REQUEST: Restate word for word the entries below, starting with the line with "(452, 226) = (287, 471): yellow" and continuing through the line with "(611, 480) = (297, 224): blue". Include both of those lines and no others.

RECORDS FOR THIS TASK:

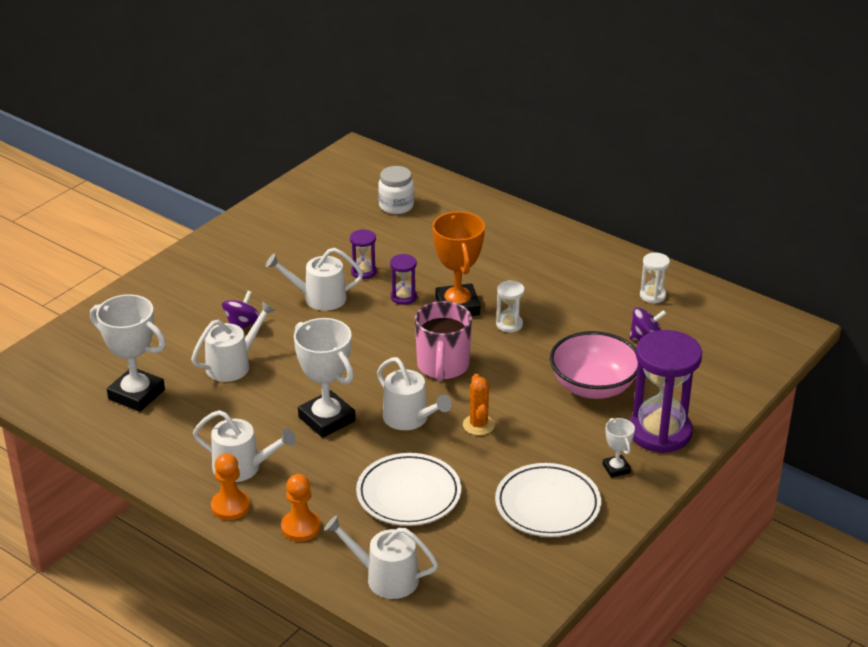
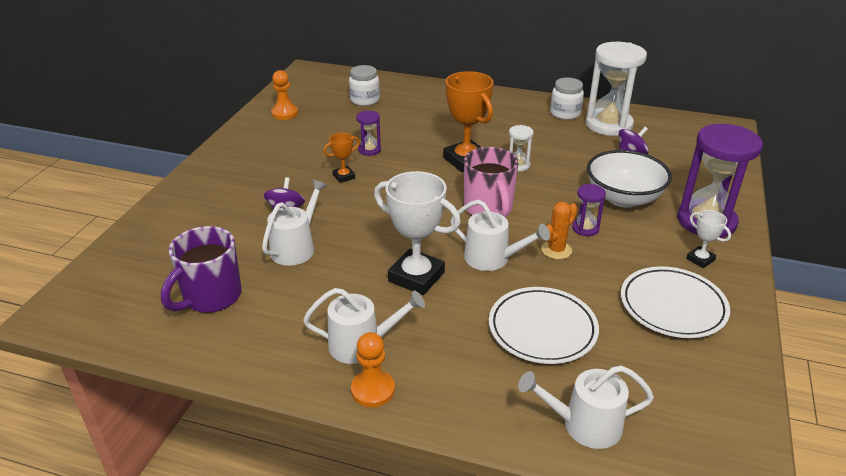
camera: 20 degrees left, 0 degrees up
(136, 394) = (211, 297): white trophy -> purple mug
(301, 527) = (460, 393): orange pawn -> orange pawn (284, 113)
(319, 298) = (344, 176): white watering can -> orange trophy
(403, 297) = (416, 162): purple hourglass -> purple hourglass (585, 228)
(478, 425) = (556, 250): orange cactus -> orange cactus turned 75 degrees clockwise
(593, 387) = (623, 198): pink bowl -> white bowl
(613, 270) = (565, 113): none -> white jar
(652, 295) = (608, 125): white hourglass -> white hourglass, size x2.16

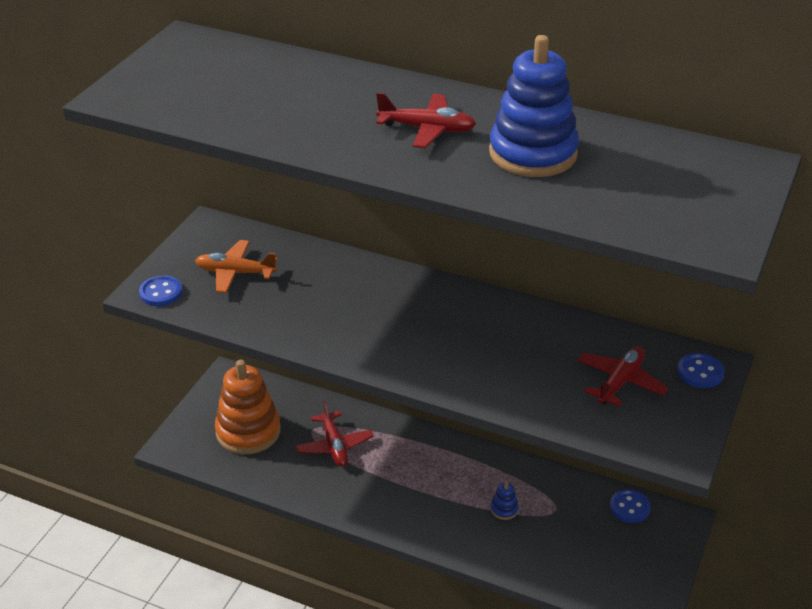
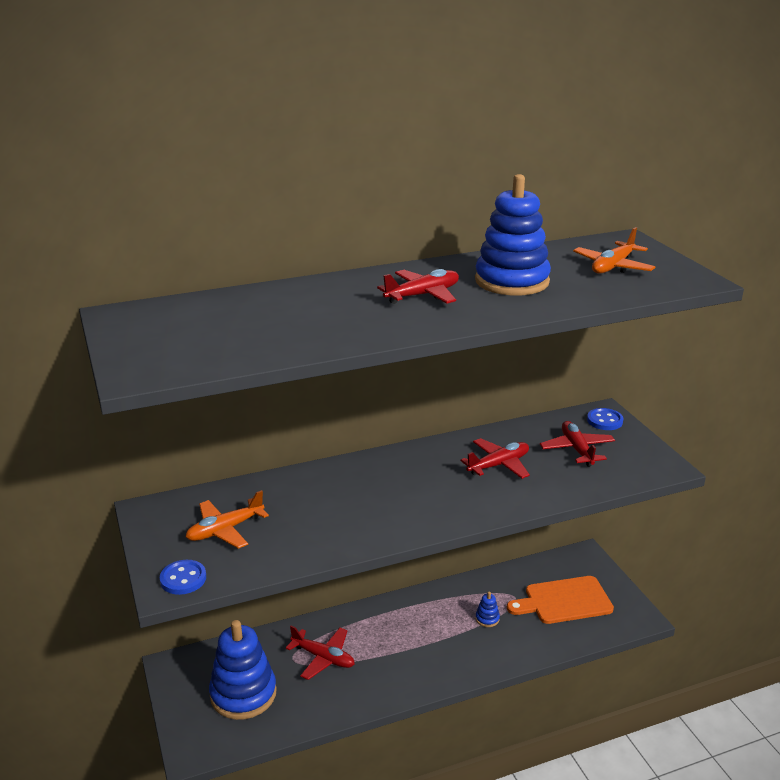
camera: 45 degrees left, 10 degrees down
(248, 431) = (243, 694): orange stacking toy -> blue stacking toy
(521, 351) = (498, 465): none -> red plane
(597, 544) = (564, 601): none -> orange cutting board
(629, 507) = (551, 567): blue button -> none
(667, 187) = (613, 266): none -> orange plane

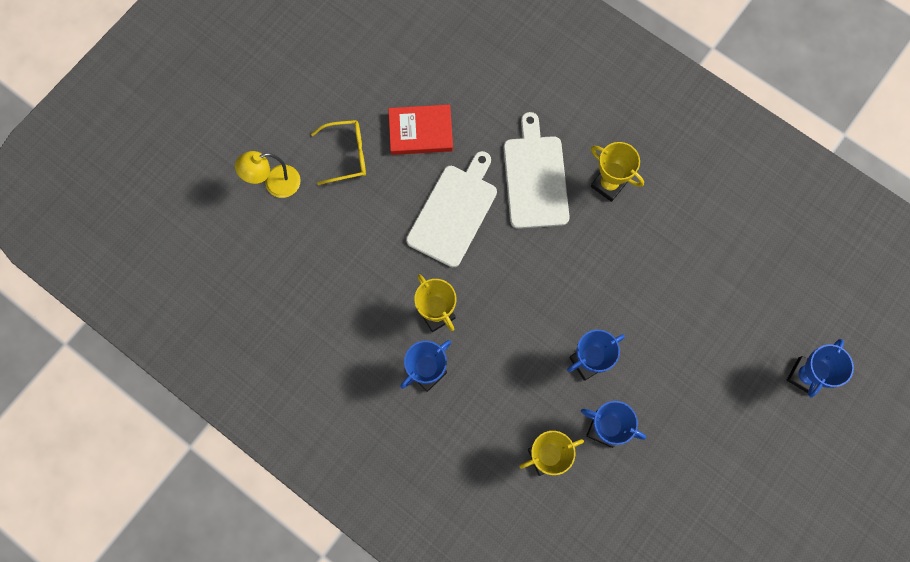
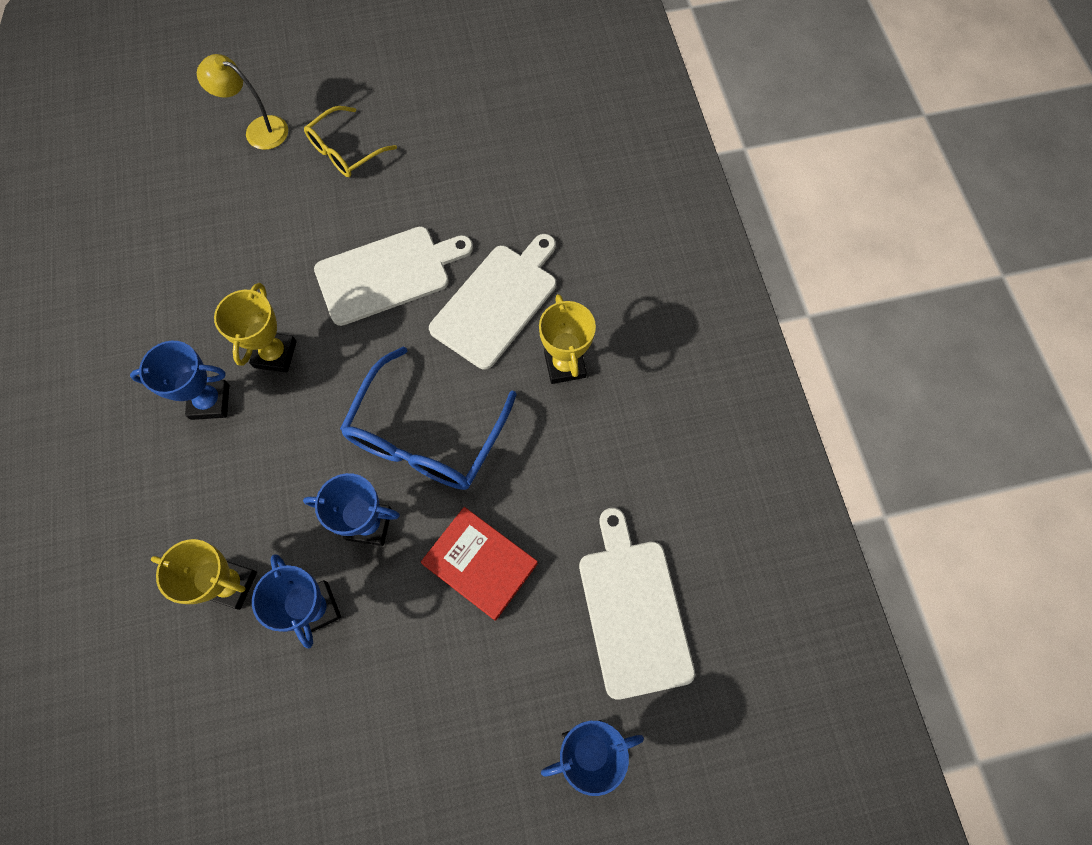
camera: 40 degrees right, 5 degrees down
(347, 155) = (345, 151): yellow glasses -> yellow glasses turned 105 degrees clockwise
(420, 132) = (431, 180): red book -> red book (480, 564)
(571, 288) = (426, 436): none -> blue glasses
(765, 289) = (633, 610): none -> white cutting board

---

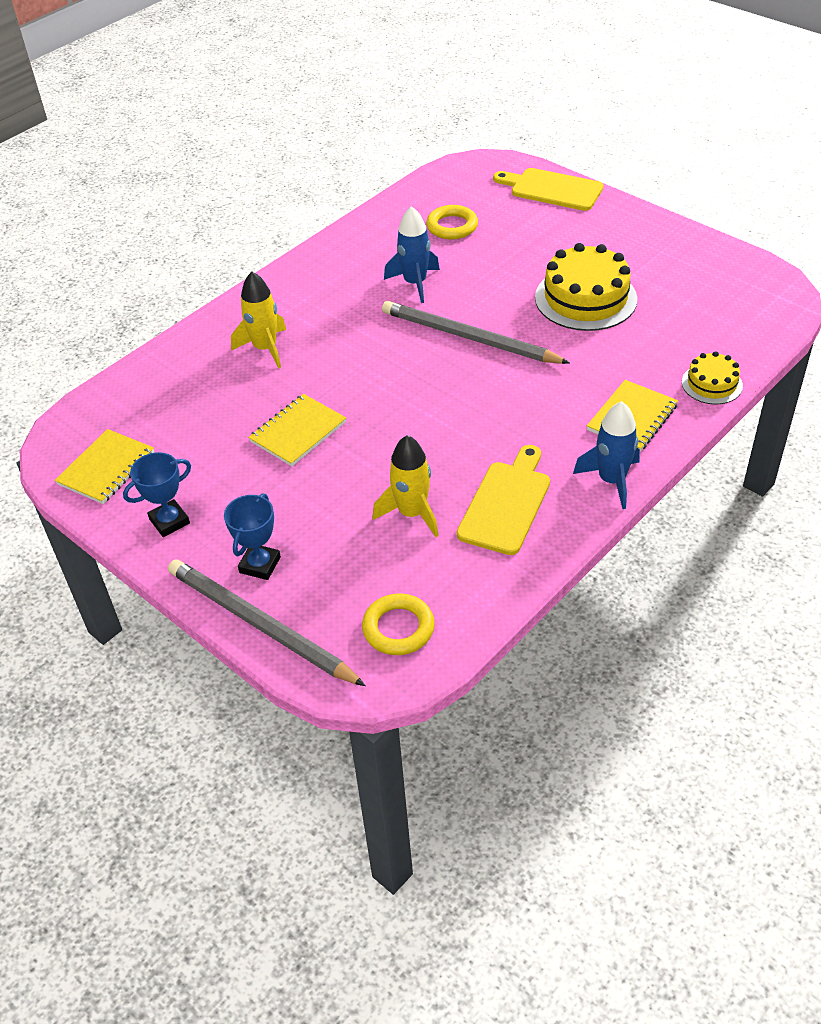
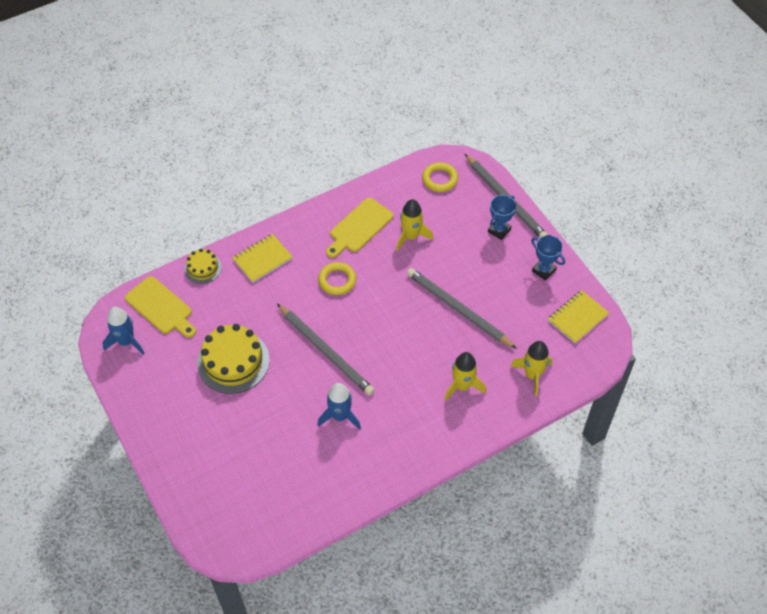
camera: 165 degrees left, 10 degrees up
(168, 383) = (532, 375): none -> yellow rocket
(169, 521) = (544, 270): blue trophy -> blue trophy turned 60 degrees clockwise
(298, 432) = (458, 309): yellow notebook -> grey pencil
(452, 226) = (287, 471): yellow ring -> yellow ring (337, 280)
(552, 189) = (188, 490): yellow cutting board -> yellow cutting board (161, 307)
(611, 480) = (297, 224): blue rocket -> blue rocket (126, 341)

OUTPUT BELOW:
(452, 226) = (287, 471): yellow ring -> yellow ring (337, 280)
(552, 189) = (188, 490): yellow cutting board -> yellow cutting board (161, 307)
(611, 480) = (297, 224): blue rocket -> blue rocket (126, 341)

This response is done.